#### RECORDS
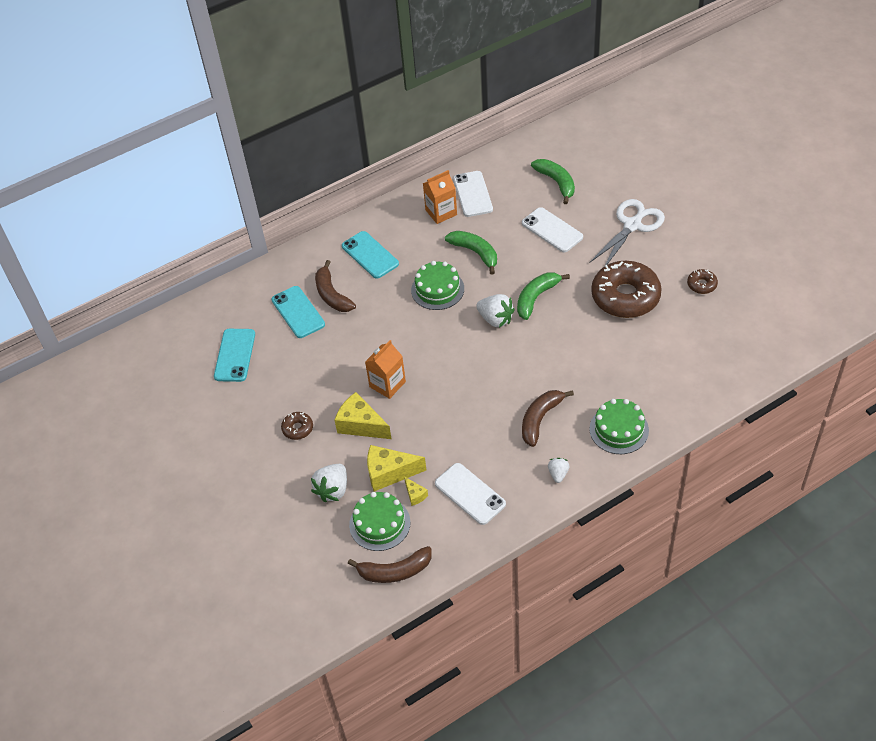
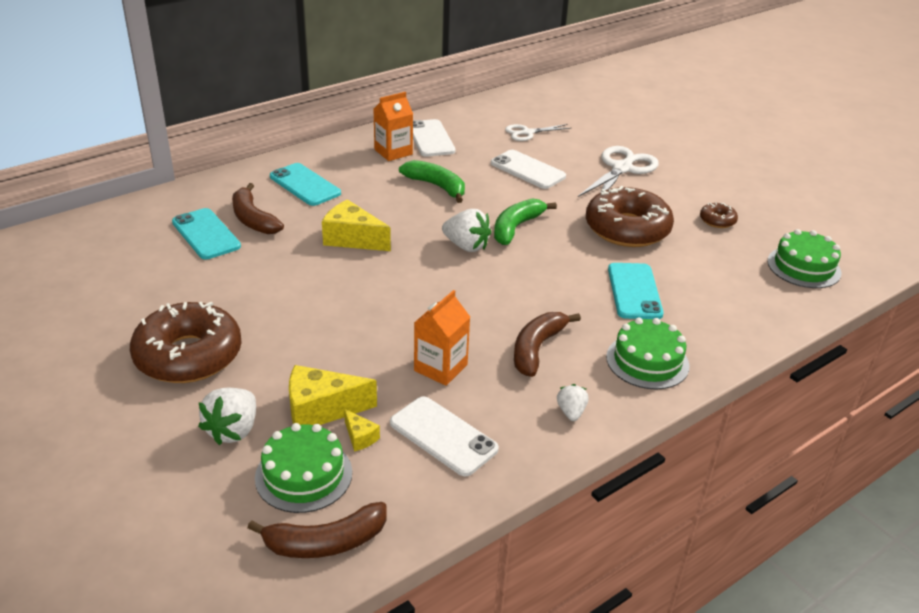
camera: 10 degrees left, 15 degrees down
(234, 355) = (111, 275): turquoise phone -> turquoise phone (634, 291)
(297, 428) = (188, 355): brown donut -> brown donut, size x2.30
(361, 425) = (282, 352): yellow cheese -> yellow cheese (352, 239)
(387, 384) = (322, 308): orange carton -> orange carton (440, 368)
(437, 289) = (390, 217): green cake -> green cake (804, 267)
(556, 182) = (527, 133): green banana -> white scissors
---
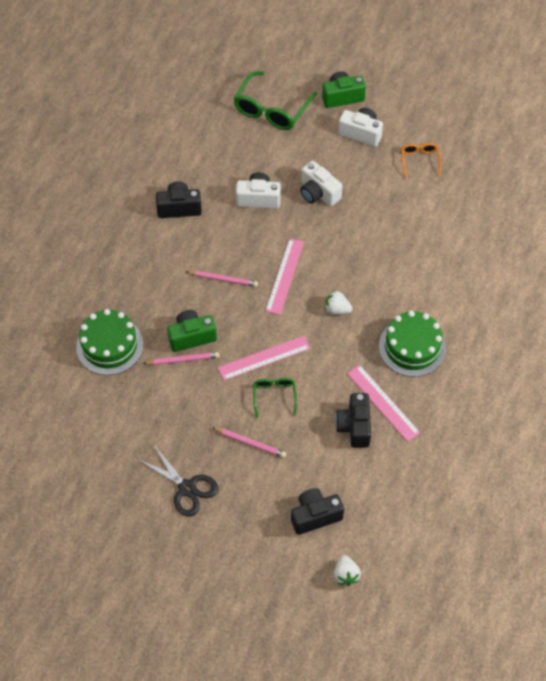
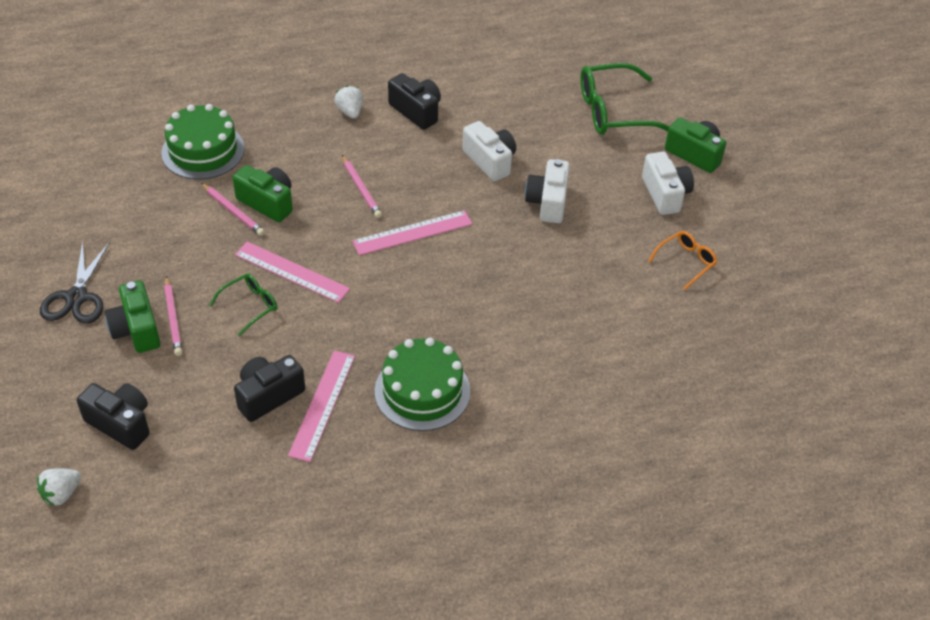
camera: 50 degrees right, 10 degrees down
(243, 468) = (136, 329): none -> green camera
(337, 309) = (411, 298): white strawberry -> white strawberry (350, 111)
==
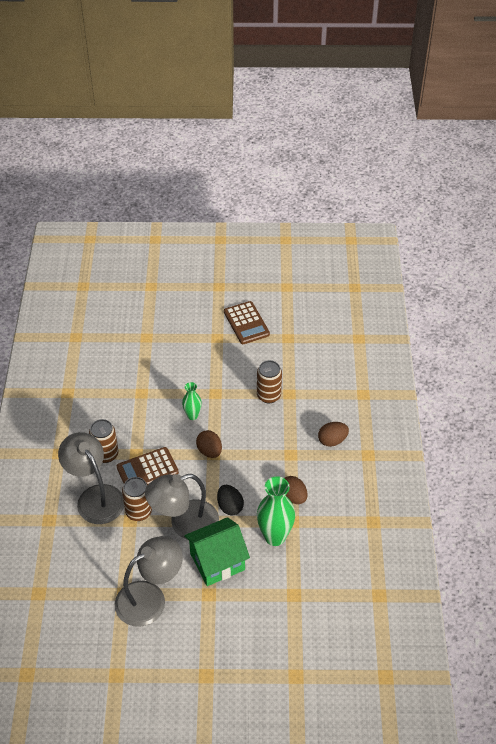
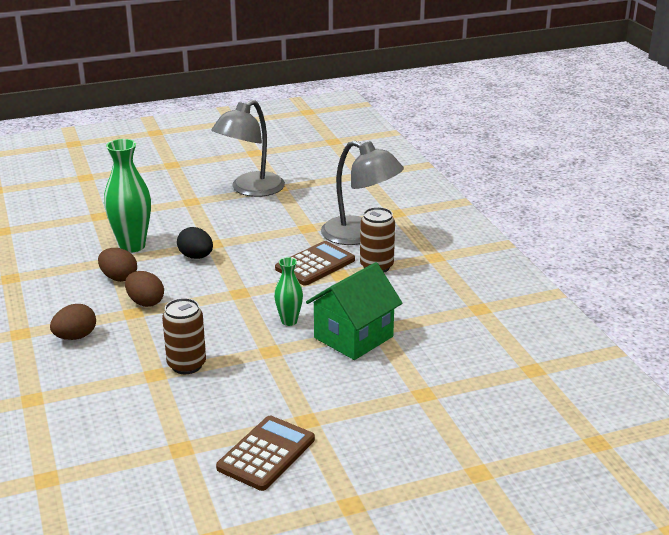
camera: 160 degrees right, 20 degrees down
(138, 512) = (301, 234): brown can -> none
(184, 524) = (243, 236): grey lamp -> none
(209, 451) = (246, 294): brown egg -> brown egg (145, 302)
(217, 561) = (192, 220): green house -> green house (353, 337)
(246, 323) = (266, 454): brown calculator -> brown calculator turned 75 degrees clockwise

#### WHAT YOU SHOULD DO
Would you please copy, word for word, everything above from the line containing "(138, 512) = (301, 234): brown can -> none" down to the line containing "(246, 323) = (266, 454): brown", those two lines included?

#### COMPLETED TASK
(138, 512) = (301, 234): brown can -> none
(184, 524) = (243, 236): grey lamp -> none
(209, 451) = (246, 294): brown egg -> brown egg (145, 302)
(217, 561) = (192, 220): green house -> green house (353, 337)
(246, 323) = (266, 454): brown calculator -> brown calculator turned 75 degrees clockwise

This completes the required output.